Please report, as a bare number, how many lines below include the string "spray".

[DATASET CONTENT Boundary: Start]

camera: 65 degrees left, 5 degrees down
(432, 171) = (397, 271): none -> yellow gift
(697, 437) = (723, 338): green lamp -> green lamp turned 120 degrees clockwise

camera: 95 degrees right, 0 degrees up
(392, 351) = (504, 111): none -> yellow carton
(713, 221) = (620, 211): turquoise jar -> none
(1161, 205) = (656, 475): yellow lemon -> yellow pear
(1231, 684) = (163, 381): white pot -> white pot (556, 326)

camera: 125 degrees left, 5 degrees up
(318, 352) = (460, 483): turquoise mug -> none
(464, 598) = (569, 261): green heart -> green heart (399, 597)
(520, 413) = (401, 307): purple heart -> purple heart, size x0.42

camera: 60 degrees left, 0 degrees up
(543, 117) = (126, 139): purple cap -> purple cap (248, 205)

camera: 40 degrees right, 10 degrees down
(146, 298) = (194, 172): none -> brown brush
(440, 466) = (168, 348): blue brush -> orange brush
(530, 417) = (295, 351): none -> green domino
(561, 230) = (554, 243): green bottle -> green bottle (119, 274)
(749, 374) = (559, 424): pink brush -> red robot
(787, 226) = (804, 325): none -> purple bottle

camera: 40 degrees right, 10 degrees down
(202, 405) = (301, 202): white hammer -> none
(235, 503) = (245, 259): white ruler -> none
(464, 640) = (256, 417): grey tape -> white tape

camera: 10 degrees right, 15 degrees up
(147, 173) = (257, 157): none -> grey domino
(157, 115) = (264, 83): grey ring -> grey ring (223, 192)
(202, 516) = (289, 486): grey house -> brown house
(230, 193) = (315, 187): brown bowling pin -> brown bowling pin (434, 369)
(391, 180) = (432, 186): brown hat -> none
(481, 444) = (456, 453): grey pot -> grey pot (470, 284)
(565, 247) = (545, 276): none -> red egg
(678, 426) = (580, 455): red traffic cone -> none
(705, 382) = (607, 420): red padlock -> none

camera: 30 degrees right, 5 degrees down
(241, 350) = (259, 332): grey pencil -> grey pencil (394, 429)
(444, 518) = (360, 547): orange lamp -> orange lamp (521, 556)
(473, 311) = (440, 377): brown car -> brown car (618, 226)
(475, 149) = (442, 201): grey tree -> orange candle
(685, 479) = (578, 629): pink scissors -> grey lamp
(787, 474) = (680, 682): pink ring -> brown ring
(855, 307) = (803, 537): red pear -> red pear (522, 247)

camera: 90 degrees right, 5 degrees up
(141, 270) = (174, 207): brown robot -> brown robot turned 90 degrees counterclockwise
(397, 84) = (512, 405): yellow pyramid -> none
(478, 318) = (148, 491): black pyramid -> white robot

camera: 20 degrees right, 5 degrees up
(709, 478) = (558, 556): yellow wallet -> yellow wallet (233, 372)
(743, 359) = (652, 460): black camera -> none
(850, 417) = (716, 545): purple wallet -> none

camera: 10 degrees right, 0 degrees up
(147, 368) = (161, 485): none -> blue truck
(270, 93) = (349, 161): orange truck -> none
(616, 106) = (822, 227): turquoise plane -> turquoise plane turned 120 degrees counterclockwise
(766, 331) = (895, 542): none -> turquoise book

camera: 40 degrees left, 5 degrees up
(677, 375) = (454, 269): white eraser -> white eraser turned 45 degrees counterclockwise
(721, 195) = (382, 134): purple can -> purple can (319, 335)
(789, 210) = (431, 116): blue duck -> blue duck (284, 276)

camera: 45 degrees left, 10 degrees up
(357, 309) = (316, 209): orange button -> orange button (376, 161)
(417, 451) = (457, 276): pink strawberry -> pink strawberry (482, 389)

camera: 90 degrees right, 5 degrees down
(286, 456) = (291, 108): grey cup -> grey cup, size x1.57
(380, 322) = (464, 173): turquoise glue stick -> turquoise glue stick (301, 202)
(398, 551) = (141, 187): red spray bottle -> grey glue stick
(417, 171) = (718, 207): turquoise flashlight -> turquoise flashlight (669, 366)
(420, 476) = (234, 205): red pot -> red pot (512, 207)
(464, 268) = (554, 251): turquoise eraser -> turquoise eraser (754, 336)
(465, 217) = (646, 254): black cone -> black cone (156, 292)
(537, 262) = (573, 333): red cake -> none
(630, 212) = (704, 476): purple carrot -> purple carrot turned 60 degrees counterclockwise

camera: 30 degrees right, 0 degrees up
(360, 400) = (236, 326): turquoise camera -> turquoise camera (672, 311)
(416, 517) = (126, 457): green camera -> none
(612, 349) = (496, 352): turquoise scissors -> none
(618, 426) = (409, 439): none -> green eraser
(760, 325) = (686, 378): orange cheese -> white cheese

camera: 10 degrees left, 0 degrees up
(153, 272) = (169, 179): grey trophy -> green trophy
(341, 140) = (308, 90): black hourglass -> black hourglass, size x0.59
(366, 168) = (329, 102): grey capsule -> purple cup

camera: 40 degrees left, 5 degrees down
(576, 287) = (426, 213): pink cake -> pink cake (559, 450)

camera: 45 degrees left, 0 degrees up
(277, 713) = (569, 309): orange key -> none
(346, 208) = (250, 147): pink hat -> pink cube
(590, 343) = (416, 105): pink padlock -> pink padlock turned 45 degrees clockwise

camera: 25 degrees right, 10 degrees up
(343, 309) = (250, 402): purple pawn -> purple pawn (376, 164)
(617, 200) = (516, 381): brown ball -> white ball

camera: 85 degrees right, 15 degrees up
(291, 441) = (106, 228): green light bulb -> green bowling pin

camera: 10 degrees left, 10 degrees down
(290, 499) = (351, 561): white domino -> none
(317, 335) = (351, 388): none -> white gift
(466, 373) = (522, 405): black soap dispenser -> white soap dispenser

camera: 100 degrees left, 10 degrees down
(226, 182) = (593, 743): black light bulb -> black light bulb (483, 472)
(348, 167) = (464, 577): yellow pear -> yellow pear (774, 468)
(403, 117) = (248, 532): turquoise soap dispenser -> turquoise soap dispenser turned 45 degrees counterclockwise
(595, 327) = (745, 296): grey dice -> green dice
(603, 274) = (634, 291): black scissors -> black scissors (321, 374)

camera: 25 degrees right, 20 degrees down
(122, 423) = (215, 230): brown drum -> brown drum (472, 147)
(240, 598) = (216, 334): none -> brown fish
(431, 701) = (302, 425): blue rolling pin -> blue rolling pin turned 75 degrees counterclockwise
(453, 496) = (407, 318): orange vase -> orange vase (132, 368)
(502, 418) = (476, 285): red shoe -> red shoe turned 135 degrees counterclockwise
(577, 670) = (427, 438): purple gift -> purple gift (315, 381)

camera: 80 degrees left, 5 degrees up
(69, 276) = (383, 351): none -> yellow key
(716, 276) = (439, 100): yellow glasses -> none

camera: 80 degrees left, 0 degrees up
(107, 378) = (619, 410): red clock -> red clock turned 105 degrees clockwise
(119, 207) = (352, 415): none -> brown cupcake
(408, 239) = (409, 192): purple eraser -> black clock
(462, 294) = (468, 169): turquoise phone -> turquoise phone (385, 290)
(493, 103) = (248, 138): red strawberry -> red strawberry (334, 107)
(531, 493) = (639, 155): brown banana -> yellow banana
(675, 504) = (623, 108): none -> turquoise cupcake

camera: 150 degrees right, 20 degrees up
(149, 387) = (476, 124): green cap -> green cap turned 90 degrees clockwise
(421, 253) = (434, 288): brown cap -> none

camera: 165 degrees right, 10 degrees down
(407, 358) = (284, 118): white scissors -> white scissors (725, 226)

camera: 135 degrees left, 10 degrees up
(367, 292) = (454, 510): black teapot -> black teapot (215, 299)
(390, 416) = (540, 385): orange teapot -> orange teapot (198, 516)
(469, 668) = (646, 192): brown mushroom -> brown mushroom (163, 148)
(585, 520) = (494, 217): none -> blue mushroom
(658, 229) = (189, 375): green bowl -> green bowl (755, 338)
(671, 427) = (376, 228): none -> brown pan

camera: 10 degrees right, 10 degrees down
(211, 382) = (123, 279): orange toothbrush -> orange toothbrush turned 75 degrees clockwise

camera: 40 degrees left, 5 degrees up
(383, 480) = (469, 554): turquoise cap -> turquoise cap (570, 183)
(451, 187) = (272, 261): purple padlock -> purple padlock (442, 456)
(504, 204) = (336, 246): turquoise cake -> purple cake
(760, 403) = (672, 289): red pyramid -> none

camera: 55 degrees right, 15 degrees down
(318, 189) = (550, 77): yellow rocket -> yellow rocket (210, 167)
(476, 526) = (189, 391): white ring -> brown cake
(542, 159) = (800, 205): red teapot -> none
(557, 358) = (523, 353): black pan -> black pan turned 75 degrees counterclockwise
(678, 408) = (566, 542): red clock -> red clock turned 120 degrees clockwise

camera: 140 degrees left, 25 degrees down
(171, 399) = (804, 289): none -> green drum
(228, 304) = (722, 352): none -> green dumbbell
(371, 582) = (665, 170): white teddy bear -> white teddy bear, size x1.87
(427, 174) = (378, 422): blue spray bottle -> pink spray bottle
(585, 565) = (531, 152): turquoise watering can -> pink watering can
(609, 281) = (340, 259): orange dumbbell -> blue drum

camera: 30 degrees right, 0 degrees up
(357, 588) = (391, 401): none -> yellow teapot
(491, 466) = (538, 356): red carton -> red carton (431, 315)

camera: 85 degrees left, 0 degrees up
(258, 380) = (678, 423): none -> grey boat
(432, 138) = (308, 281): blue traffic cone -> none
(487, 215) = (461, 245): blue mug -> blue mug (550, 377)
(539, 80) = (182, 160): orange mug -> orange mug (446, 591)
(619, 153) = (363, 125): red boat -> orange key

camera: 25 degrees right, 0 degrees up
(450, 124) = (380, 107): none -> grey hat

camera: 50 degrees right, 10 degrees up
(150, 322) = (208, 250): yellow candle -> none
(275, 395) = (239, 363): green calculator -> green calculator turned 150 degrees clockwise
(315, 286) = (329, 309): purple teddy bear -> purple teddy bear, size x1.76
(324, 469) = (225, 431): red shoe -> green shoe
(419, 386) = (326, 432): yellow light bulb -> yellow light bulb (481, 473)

[DATASET CONTENT Boundary: End]

■ **RESULT FOR THIS EXERCISE**
2